Data below:

--- START ---

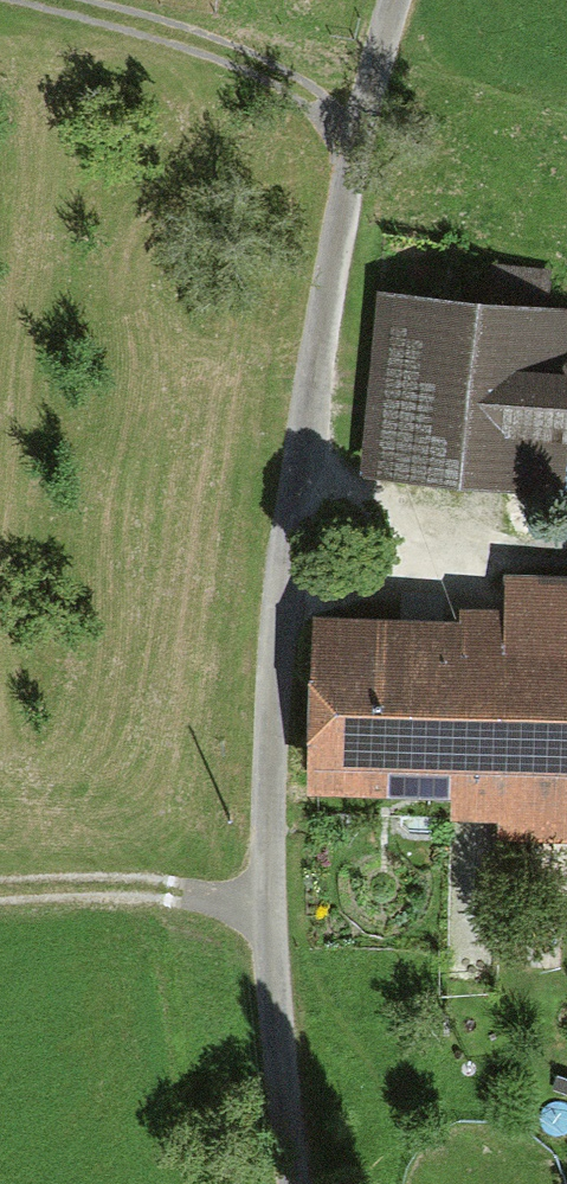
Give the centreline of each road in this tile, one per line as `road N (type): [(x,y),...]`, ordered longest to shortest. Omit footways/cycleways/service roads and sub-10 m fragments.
road 1 (residential): [(282,1183),(265,1033),(259,683),(314,307),(385,0)]
road 2 (track): [(356,108),(230,53),(60,0)]
road 3 (track): [(0,893),(263,901)]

--- END ---

Problem statement: Reproduce the material above verbatim; omit every picture.

Your response:
Give the centreline of each road in this tile, one per line as `road N (type): [(x,y),...]`, ordered longest to shortest. Omit footways/cycleways/service roads and sub-10 m fragments.
road 1 (residential): [(282,1183),(265,1033),(259,683),(314,307),(385,0)]
road 2 (track): [(356,108),(230,53),(60,0)]
road 3 (track): [(0,893),(263,901)]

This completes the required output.